*What you are asked to do*. Through the last line of the entries, please copy every line exactly, starting with the one that contains "building: none -> [142,163,221,256]".

==============================

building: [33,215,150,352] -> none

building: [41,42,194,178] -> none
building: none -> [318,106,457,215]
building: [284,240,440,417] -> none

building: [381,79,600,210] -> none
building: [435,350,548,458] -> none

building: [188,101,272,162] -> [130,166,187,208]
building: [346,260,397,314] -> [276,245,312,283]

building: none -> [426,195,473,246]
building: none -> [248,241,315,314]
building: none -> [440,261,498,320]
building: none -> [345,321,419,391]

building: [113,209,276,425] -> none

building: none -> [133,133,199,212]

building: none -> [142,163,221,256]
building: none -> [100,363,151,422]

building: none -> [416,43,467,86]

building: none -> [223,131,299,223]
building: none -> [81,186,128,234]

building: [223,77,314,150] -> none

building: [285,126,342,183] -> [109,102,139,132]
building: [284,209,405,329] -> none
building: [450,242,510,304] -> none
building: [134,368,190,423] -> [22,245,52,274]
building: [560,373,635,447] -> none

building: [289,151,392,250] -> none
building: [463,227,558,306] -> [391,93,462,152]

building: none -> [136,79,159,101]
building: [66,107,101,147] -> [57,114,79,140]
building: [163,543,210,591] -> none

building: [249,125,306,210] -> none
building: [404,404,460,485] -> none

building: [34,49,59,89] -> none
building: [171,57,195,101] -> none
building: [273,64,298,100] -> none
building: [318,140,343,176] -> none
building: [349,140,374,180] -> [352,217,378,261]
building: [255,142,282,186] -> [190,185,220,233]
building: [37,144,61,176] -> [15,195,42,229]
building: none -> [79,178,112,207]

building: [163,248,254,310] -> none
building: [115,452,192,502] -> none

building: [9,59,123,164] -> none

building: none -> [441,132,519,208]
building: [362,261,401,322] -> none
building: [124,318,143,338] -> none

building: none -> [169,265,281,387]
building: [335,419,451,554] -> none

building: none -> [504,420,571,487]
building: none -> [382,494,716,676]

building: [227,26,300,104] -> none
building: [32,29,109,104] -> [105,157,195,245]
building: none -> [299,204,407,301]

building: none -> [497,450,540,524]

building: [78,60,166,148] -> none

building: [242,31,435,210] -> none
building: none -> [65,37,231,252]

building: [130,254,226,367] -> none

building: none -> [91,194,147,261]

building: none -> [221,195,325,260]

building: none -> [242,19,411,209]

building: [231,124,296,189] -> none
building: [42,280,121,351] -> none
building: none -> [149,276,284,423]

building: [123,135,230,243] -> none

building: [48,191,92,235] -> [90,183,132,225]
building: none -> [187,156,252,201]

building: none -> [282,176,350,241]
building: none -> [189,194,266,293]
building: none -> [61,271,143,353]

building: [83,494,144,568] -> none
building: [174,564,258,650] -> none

==============================

*Expected output*.
building: none -> [142,163,221,256]
building: none -> [100,363,151,422]

building: none -> [416,43,467,86]

building: none -> [223,131,299,223]
building: none -> [81,186,128,234]

building: [223,77,314,150] -> none

building: [285,126,342,183] -> [109,102,139,132]
building: [284,209,405,329] -> none
building: [450,242,510,304] -> none
building: [134,368,190,423] -> [22,245,52,274]
building: [560,373,635,447] -> none

building: [289,151,392,250] -> none
building: [463,227,558,306] -> [391,93,462,152]

building: none -> [136,79,159,101]
building: [66,107,101,147] -> [57,114,79,140]
building: [163,543,210,591] -> none

building: [249,125,306,210] -> none
building: [404,404,460,485] -> none

building: [34,49,59,89] -> none
building: [171,57,195,101] -> none
building: [273,64,298,100] -> none
building: [318,140,343,176] -> none
building: [349,140,374,180] -> [352,217,378,261]
building: [255,142,282,186] -> [190,185,220,233]
building: [37,144,61,176] -> [15,195,42,229]
building: none -> [79,178,112,207]

building: [163,248,254,310] -> none
building: [115,452,192,502] -> none

building: [9,59,123,164] -> none

building: none -> [441,132,519,208]
building: [362,261,401,322] -> none
building: [124,318,143,338] -> none

building: none -> [169,265,281,387]
building: [335,419,451,554] -> none

building: none -> [504,420,571,487]
building: none -> [382,494,716,676]

building: [227,26,300,104] -> none
building: [32,29,109,104] -> [105,157,195,245]
building: none -> [299,204,407,301]

building: none -> [497,450,540,524]

building: [78,60,166,148] -> none

building: [242,31,435,210] -> none
building: none -> [65,37,231,252]

building: [130,254,226,367] -> none

building: none -> [91,194,147,261]

building: none -> [221,195,325,260]

building: none -> [242,19,411,209]

building: [231,124,296,189] -> none
building: [42,280,121,351] -> none
building: none -> [149,276,284,423]

building: [123,135,230,243] -> none

building: [48,191,92,235] -> [90,183,132,225]
building: none -> [187,156,252,201]

building: none -> [282,176,350,241]
building: none -> [189,194,266,293]
building: none -> [61,271,143,353]

building: [83,494,144,568] -> none
building: [174,564,258,650] -> none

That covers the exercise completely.